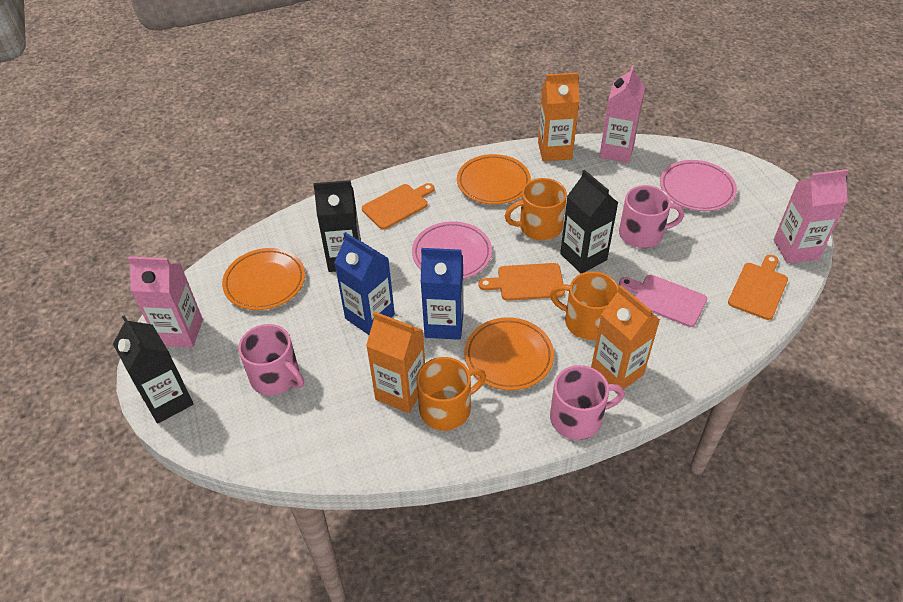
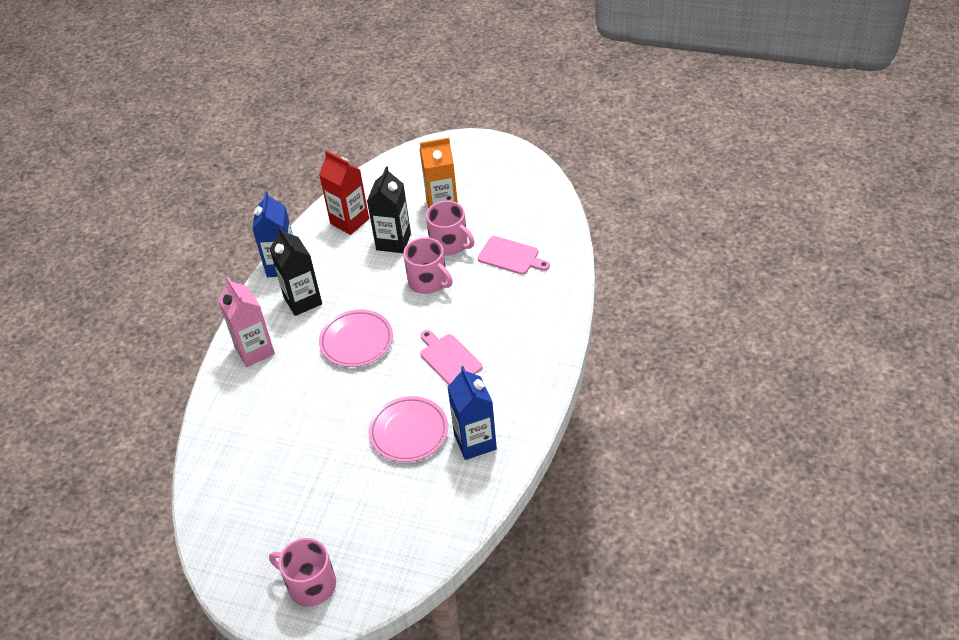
black carton: [113,315,193,424] [313,180,361,272] [560,170,619,273] = 3 -> [270,227,322,316] [367,167,411,253] = 2
orange carton: [366,311,425,413] [538,72,580,161] [591,285,660,394] = 3 -> [420,137,458,208] = 1
orange cutting board: [362,183,435,230] [479,263,565,301] [728,255,788,320] = 3 -> none = 0
orange mug: [417,357,486,431] [505,178,567,240] [550,271,619,340] = 3 -> none = 0
orange plate: [222,248,305,310] [457,154,531,204] [464,317,554,390] = 3 -> none = 0
pink carton: [128,256,203,347] [599,65,645,163] [774,169,849,264] = 3 -> [218,277,275,367] = 1
pink cutting board: [619,275,707,327] = 1 -> [420,330,482,385] [478,236,550,275] = 2
red carton: none = 0 -> [319,150,369,235] = 1

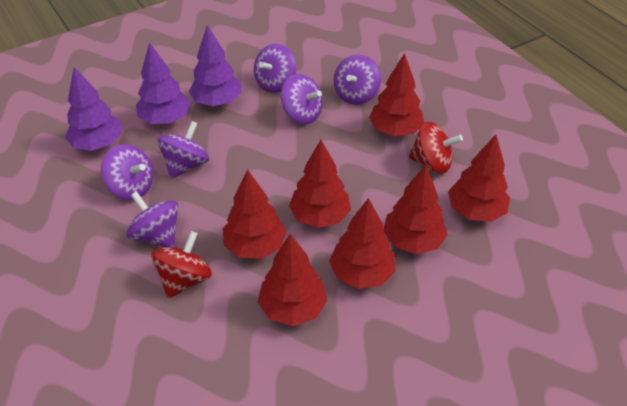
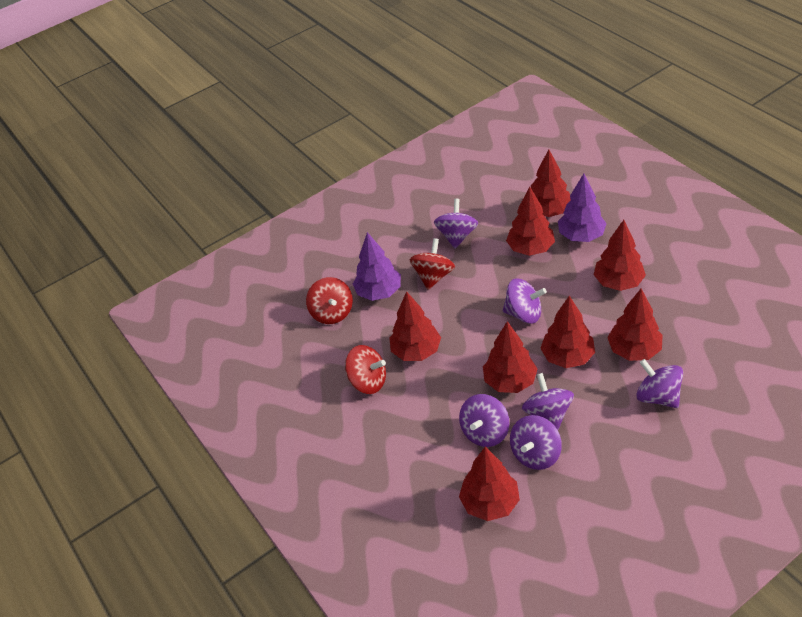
purple tree: [65,67,122,151] [136,42,190,124] [189,25,241,106] = 3 -> [353,232,401,301] [558,173,607,242] = 2
red spinning top: [151,231,212,299] [409,122,463,173] = 2 -> [306,277,353,324] [345,345,386,394] [409,238,455,290] = 3
red tree: [223,170,287,259] [258,234,327,326] [289,140,351,228] [329,198,396,289] [369,53,424,136] [383,165,448,254] [448,134,510,222] = 7 -> [389,291,441,361] [459,447,520,521] [483,321,537,393] [506,187,555,256] [531,150,571,217] [540,296,595,368] [594,220,646,291] [607,289,662,361] = 8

※ ※ ※

## Job
All lines in the listing above with the string "cutting" should be returned.

## Solution for this problem
orange cutting board: [362,183,435,230] [479,263,565,301] [728,255,788,320] = 3 -> none = 0
pink cutting board: [619,275,707,327] = 1 -> [420,330,482,385] [478,236,550,275] = 2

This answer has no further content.